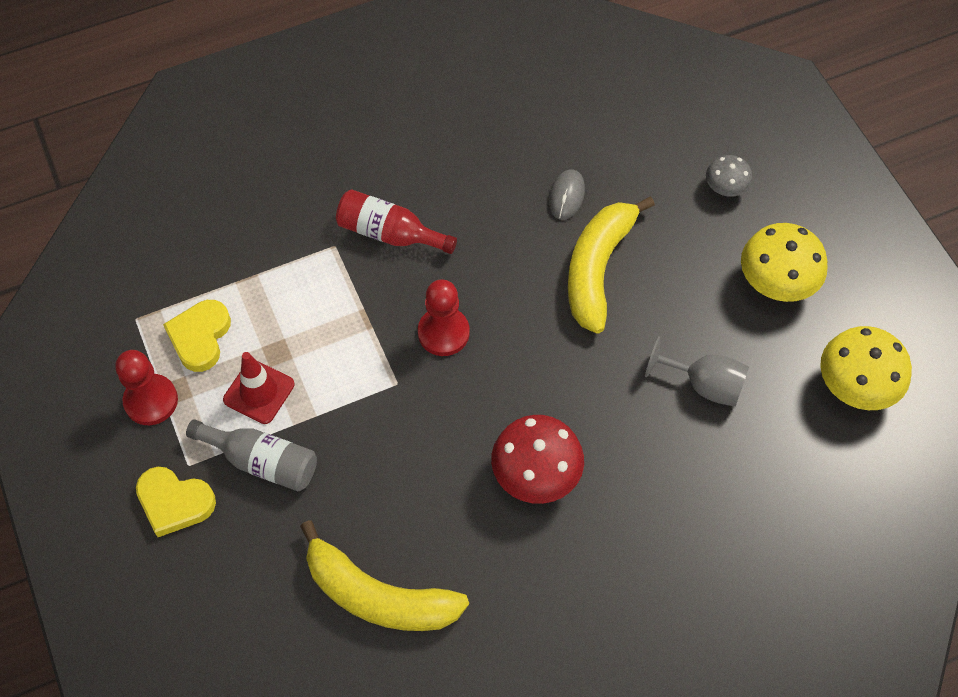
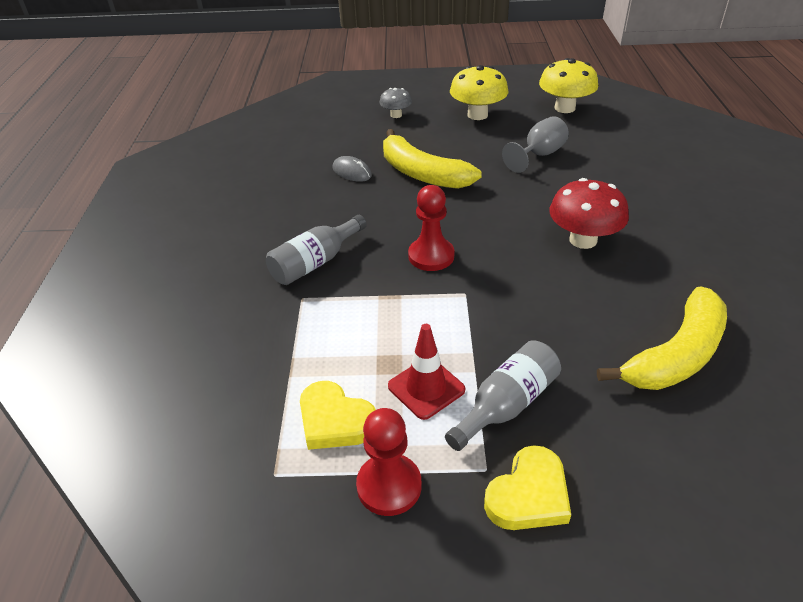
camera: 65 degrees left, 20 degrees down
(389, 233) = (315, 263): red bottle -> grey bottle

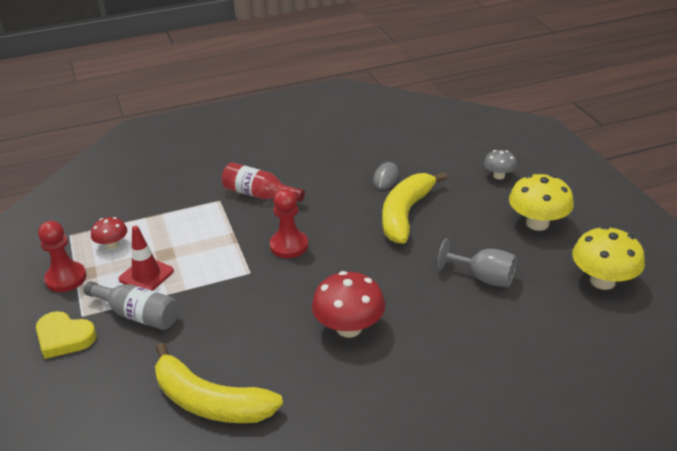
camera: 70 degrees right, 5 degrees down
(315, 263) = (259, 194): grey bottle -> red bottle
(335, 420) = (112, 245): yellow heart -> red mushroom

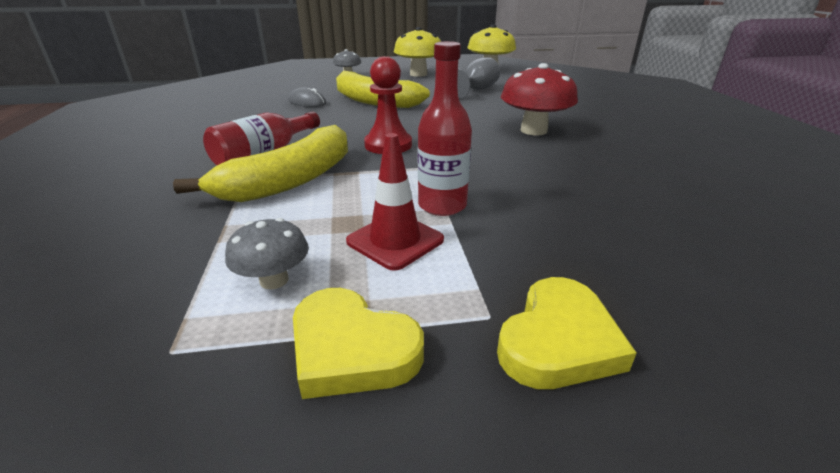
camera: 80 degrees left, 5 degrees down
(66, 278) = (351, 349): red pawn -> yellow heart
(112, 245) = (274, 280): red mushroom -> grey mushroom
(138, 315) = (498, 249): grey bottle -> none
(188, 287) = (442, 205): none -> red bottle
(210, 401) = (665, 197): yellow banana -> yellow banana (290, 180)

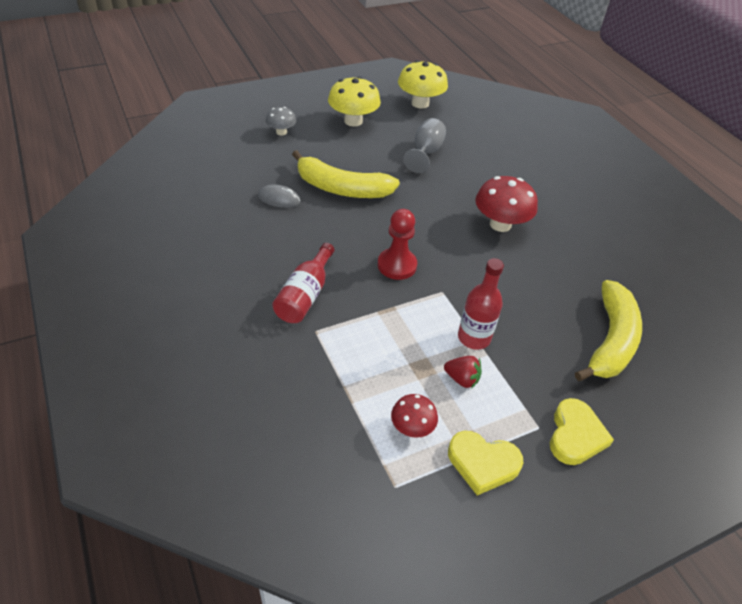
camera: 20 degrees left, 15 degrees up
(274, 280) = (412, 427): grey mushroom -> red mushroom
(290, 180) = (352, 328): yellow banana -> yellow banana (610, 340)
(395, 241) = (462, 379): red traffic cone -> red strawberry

··········

**TO-DO ITEM**
Please copy exactly the lines from the one containing "(138, 315) = (498, 249): grey bottle -> none" through the last line of the records, both ends included, and leave out any pictures.

**FINISHED EXERCISE**
(138, 315) = (498, 249): grey bottle -> none
(188, 287) = (442, 205): none -> red bottle
(210, 401) = (665, 197): yellow banana -> yellow banana (290, 180)

camera: 20 degrees left, 15 degrees up
(274, 280) = (412, 427): grey mushroom -> red mushroom
(290, 180) = (352, 328): yellow banana -> yellow banana (610, 340)
(395, 241) = (462, 379): red traffic cone -> red strawberry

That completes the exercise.